# DATA FOR PROCESSING

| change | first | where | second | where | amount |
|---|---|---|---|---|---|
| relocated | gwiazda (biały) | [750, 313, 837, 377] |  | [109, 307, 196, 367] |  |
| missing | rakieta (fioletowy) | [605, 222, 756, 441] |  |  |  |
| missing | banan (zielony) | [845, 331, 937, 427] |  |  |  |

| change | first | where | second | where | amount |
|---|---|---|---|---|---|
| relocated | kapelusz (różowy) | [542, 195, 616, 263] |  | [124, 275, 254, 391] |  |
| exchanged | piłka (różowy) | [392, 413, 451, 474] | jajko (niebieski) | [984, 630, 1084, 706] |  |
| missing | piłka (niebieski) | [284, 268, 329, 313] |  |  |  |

...

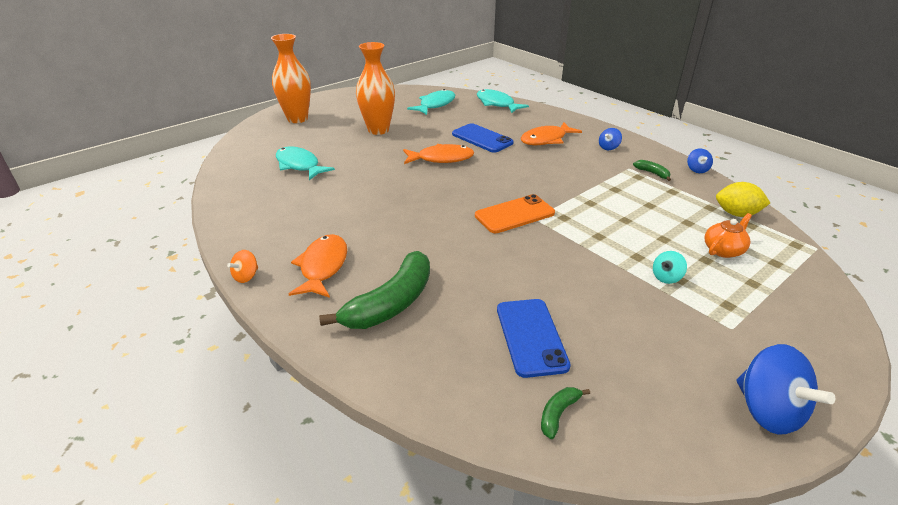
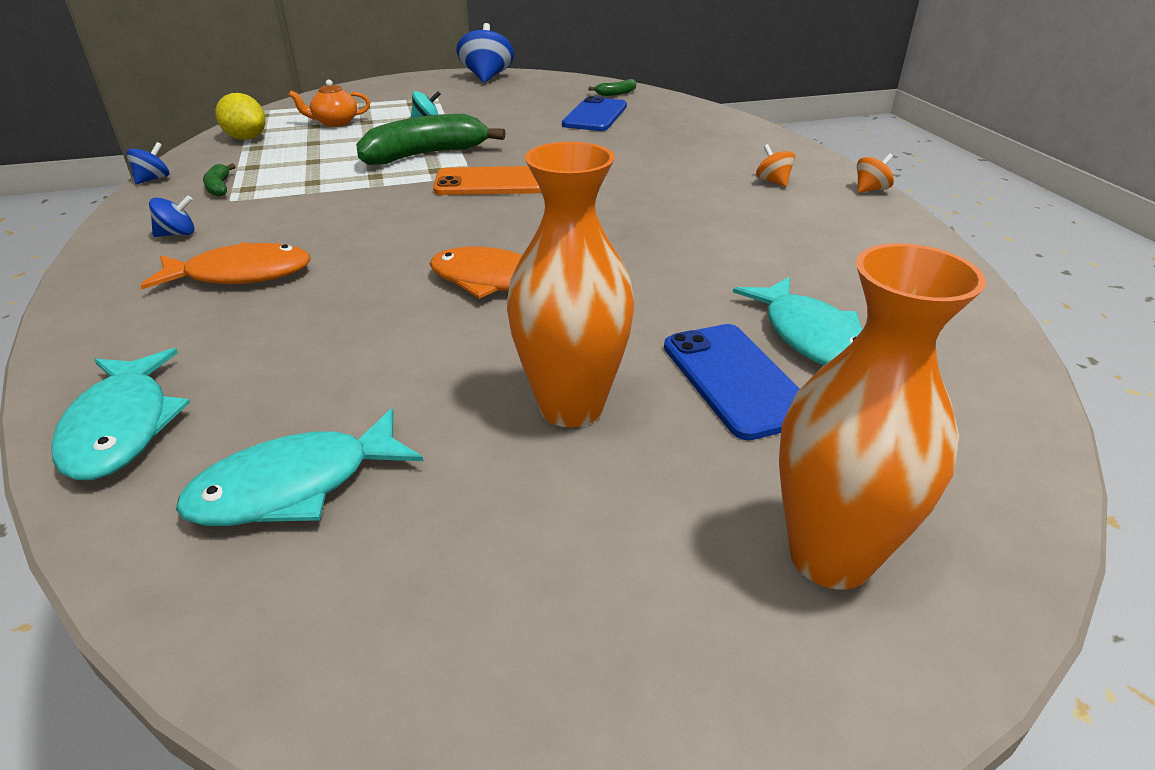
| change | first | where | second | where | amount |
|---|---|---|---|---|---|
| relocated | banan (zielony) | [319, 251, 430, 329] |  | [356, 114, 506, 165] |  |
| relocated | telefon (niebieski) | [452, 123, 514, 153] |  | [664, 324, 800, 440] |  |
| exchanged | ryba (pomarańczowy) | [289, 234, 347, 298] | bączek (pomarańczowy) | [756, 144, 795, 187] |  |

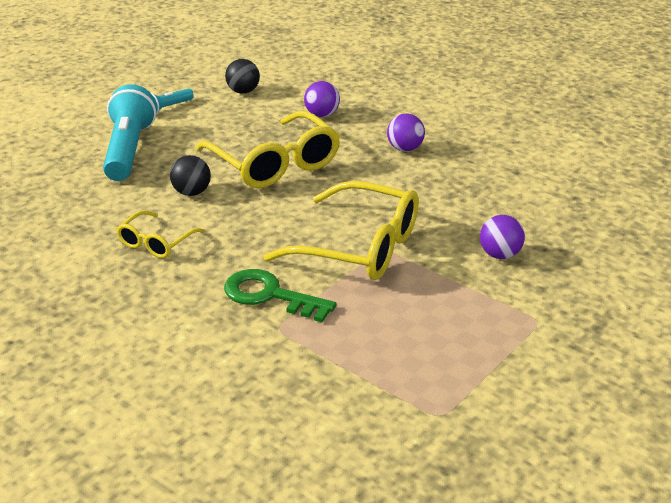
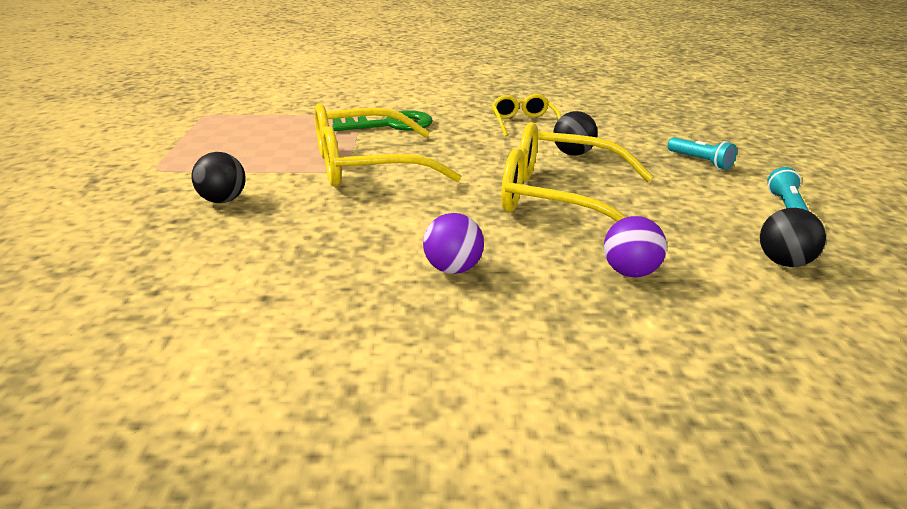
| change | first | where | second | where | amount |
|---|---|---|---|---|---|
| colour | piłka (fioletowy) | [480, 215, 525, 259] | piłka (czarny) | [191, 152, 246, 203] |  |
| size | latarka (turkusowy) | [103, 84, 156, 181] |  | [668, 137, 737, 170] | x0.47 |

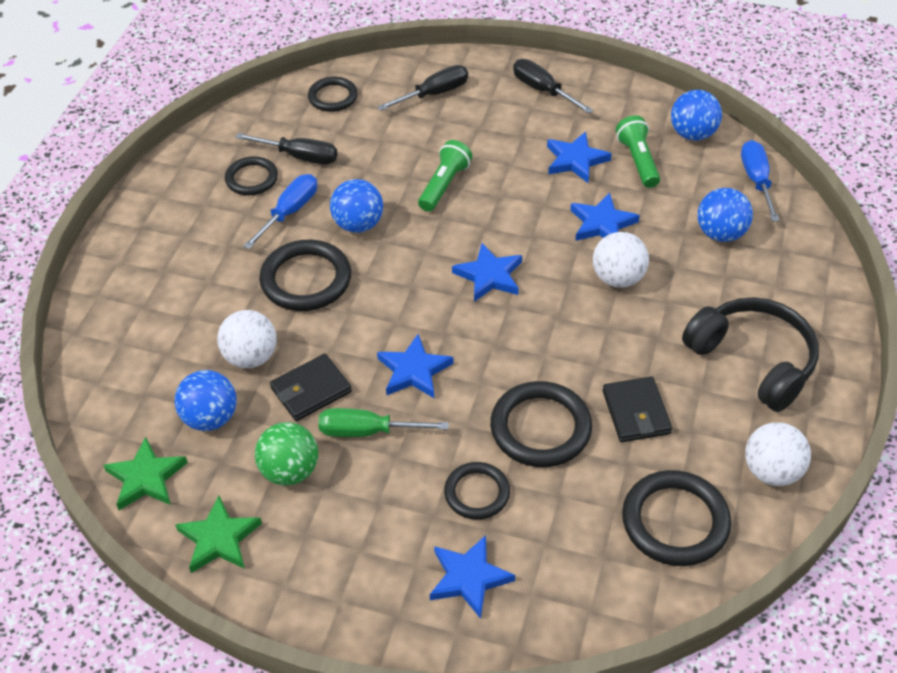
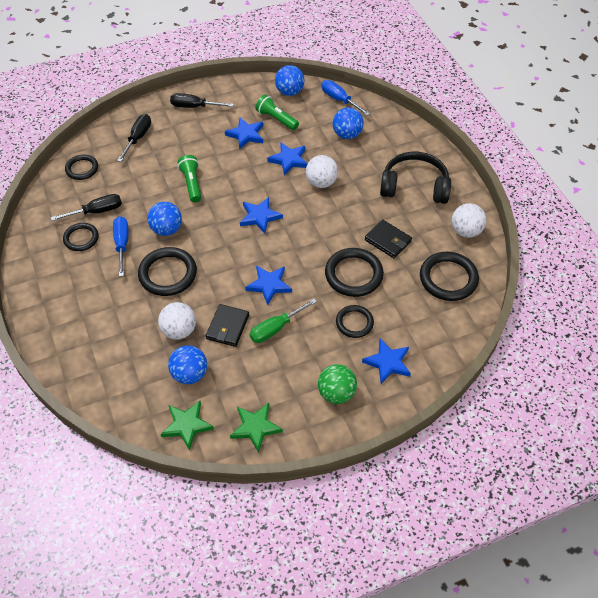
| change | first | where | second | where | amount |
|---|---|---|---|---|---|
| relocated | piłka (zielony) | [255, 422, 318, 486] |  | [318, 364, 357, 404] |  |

---

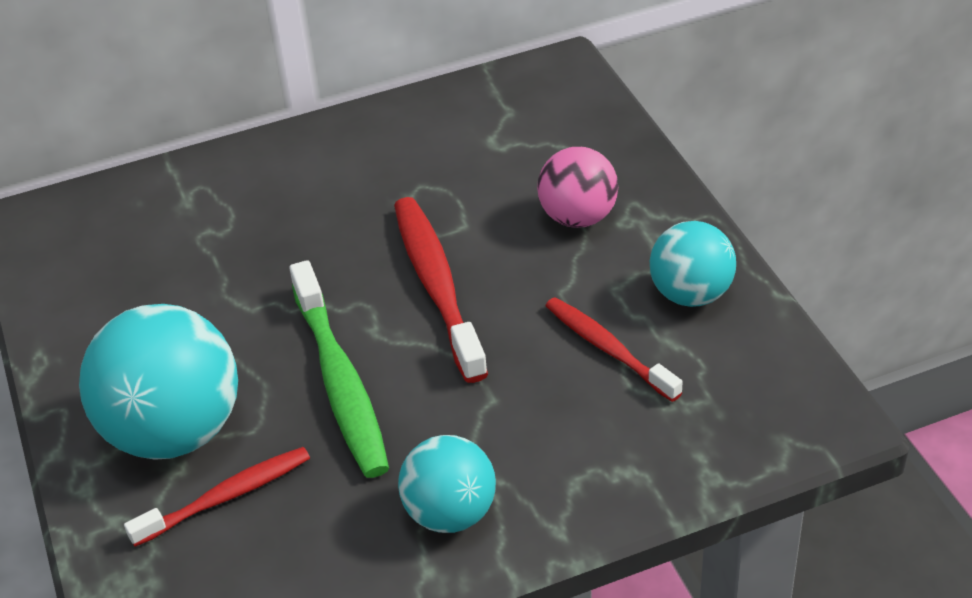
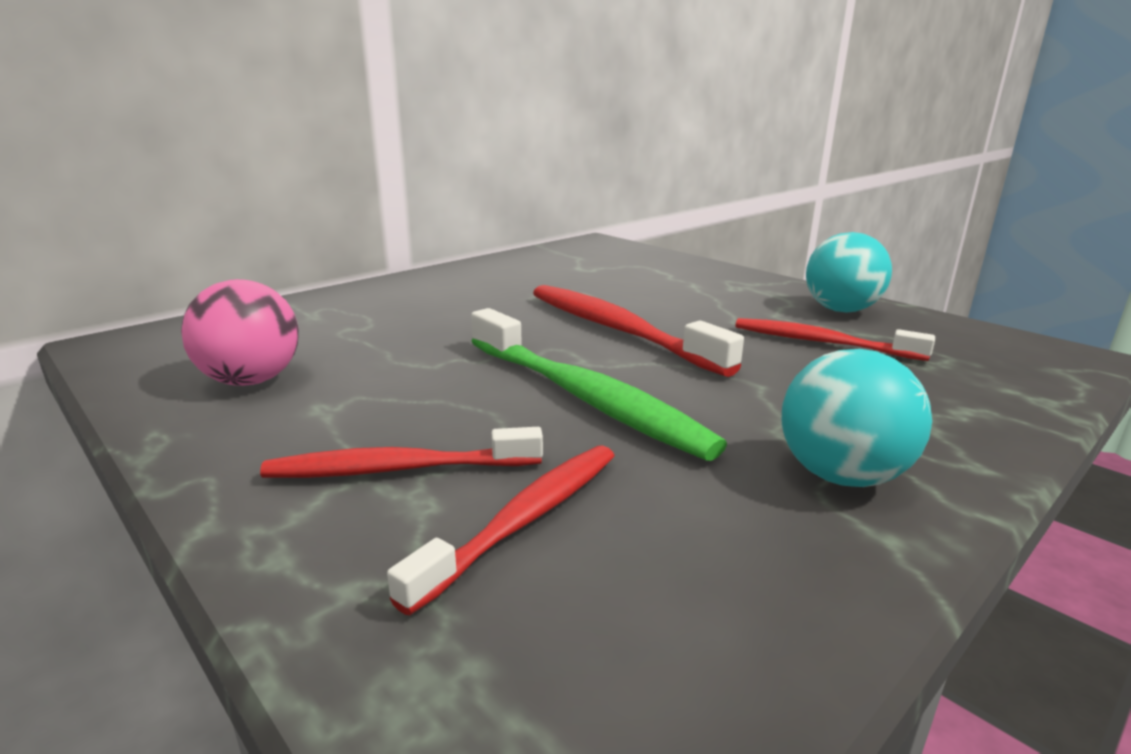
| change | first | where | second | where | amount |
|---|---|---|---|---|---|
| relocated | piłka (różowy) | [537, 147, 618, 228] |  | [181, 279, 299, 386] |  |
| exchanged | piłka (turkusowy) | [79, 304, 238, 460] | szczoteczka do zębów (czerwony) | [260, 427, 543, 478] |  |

# TASK
Find the line with "relocated | gwiazda" in the material above. Reproduce it and each line after it up to and including the line with "missing | rakieta".

# WRITTEN ANSWER
| relocated | gwiazda (biały) | [750, 313, 837, 377] |  | [109, 307, 196, 367] |  |
| missing | rakieta (fioletowy) | [605, 222, 756, 441] |  |  |  |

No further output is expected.